◆ WORK ORDER
Scan the records below, and wherever a line has the word "purple", pull it out.

◆ DATA
=== Begin Enclosure ===
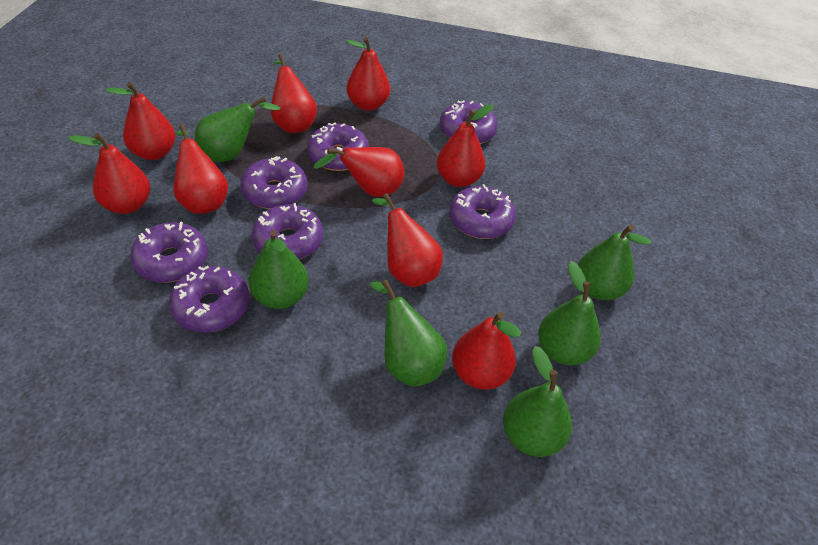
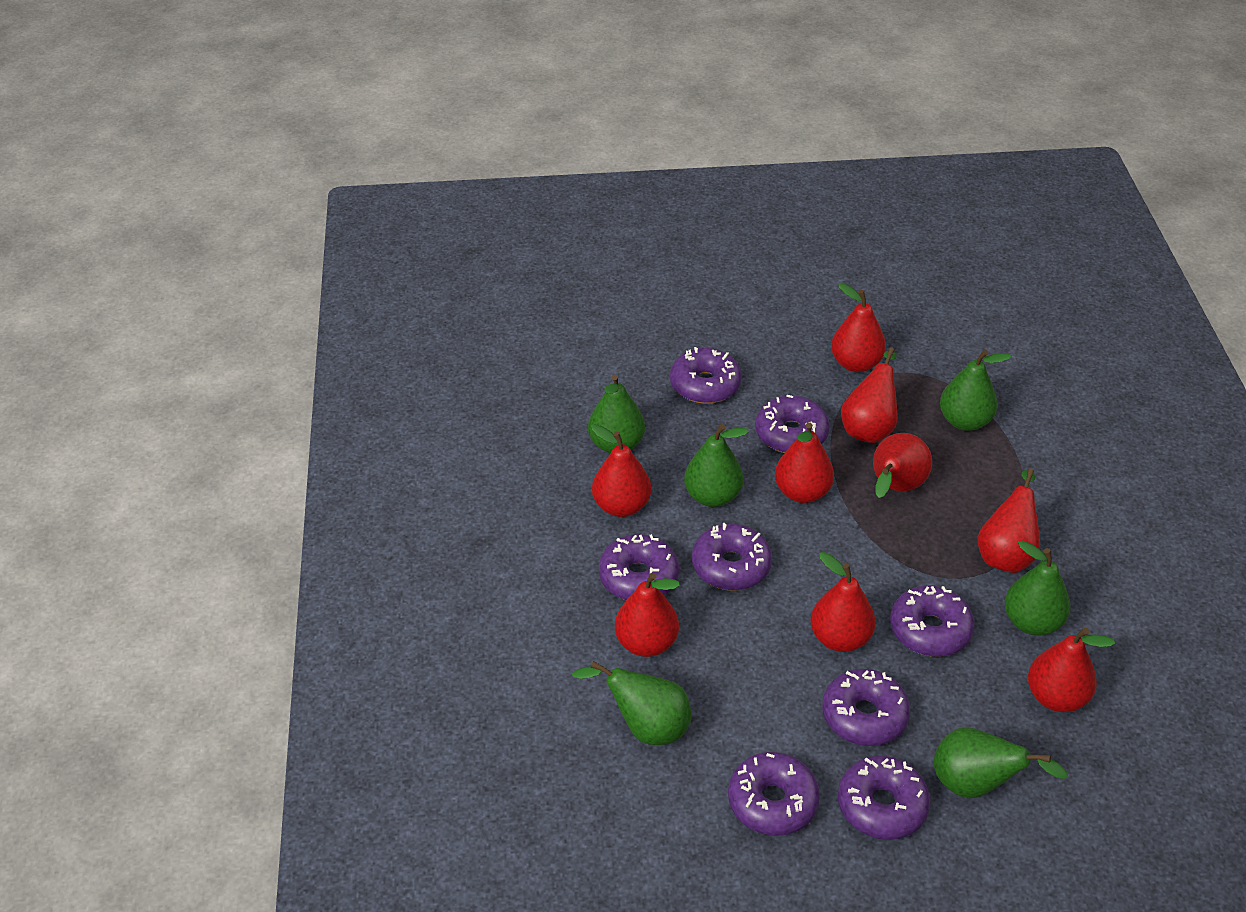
purple donut: 7 -> 8

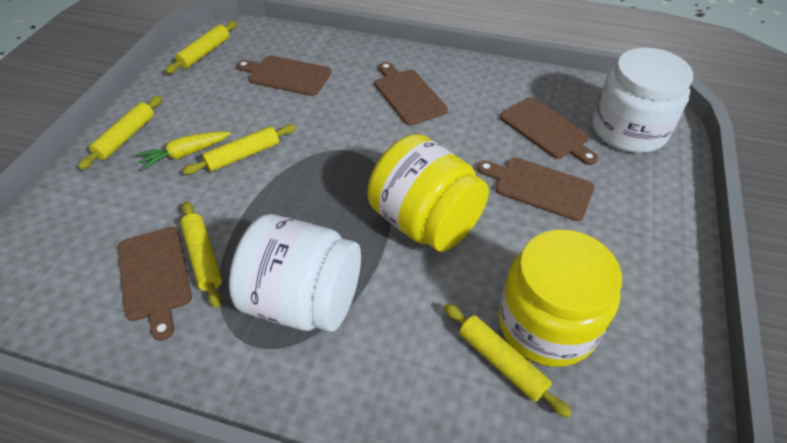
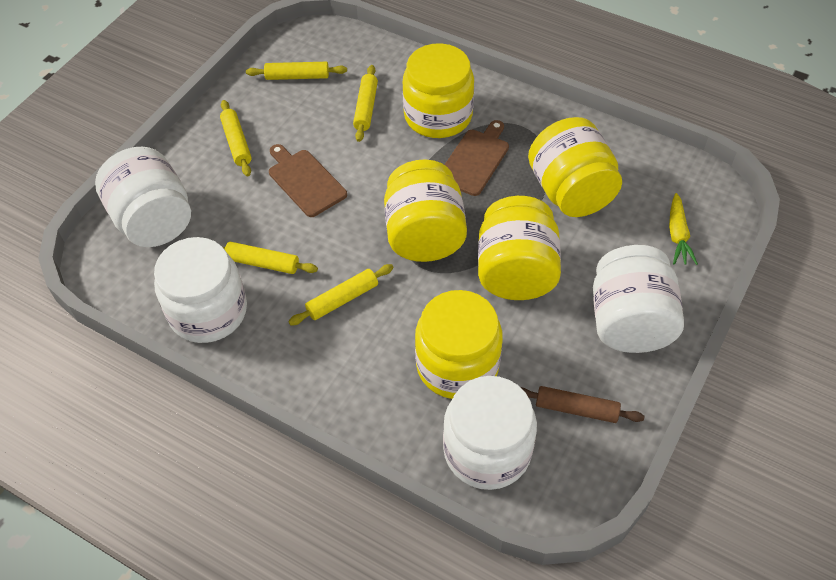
brown cutting board: 5 -> 2
brown rolling pin: 0 -> 1
white jar: 2 -> 4
yellow jar: 2 -> 5

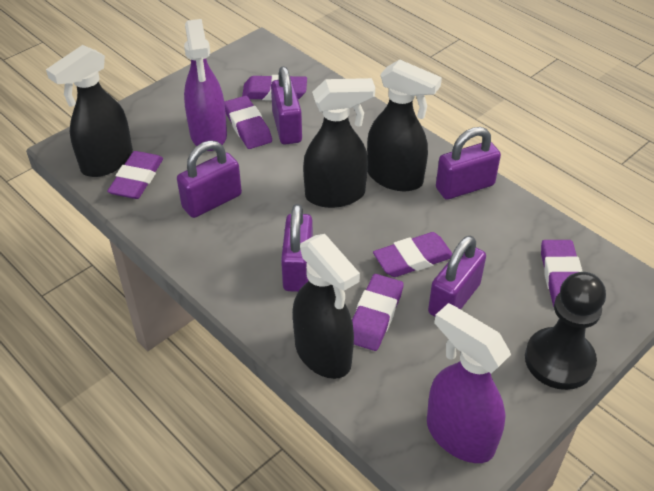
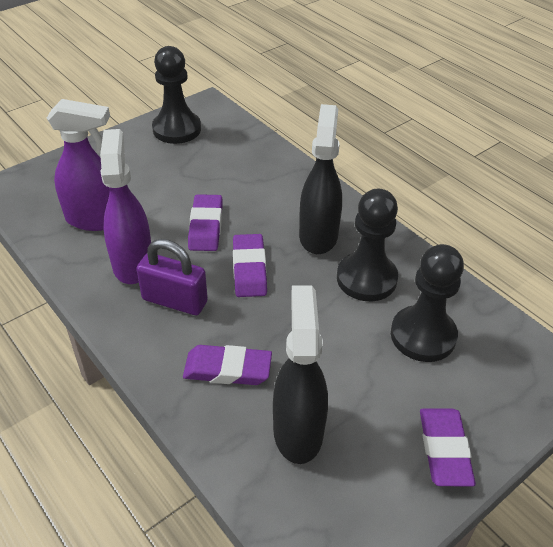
black pawn: 1 -> 3
black spray bottle: 4 -> 2
purple eraser: 6 -> 4
purple padlock: 5 -> 1

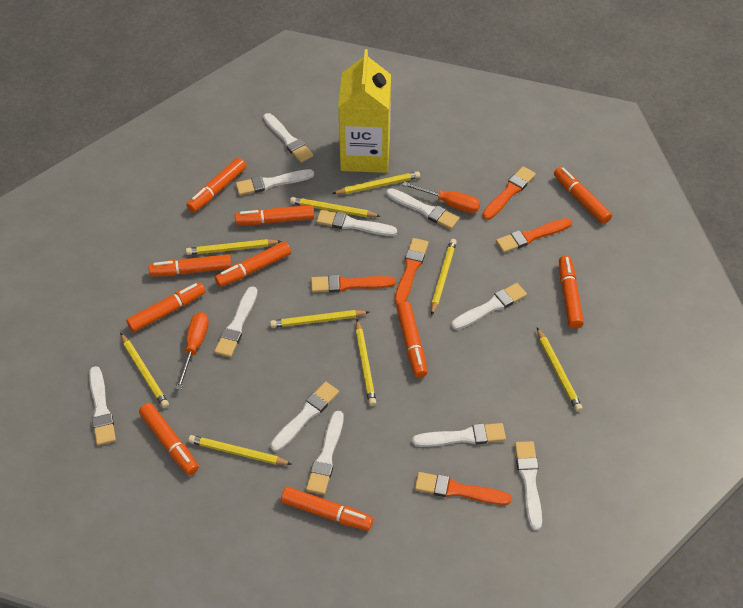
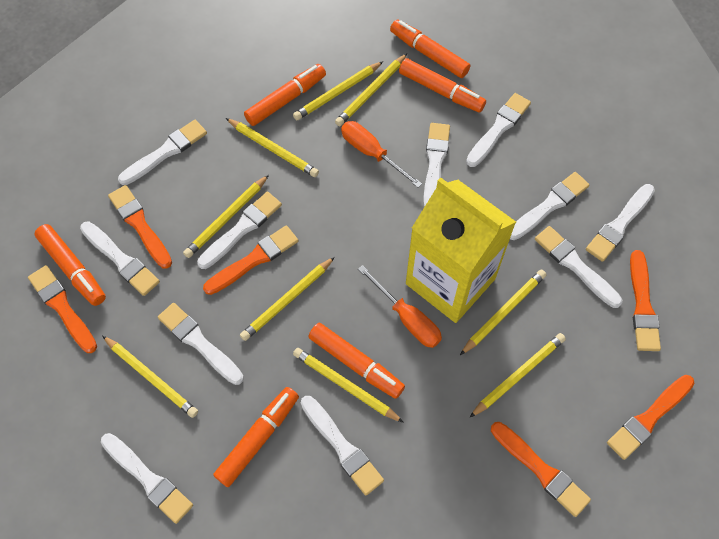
orange brush: 5 -> 6
orange marker: 10 -> 6

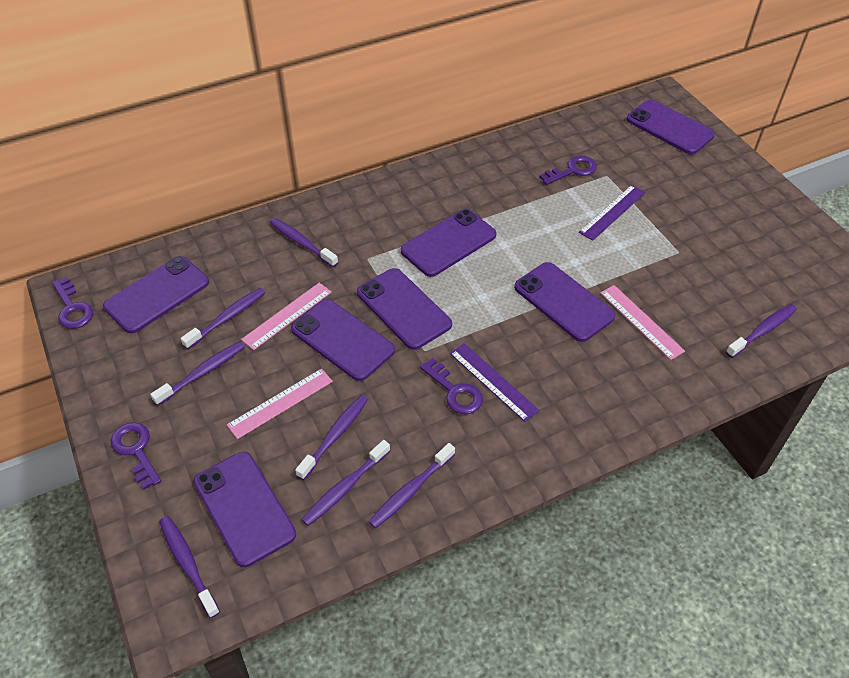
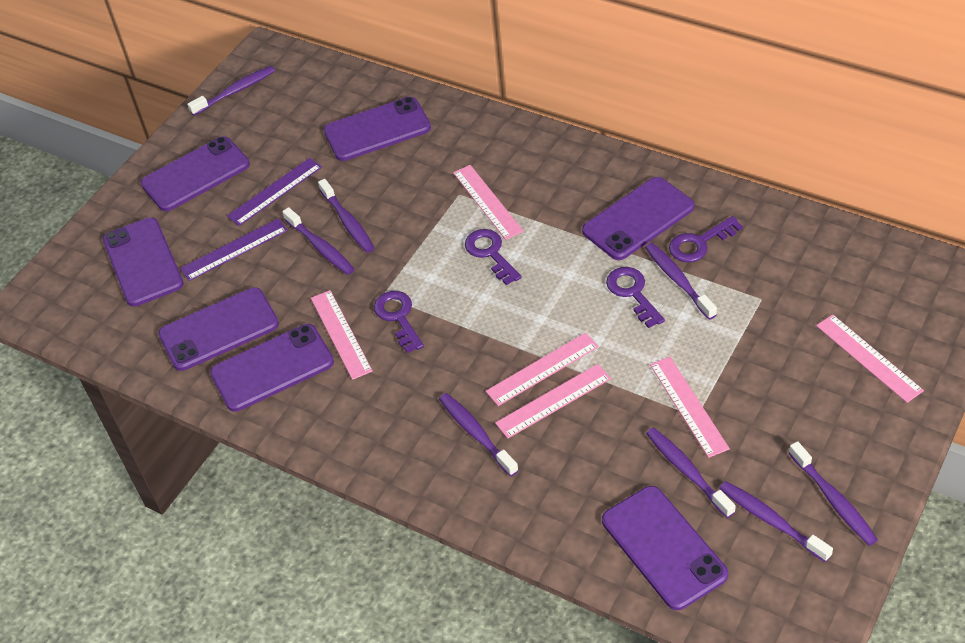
pink ruler: 3 -> 6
=== End Enclosure ===
◆ ANSWER SECTION
purple donut: 7 -> 8
purple eraser: 6 -> 4
purple padlock: 5 -> 1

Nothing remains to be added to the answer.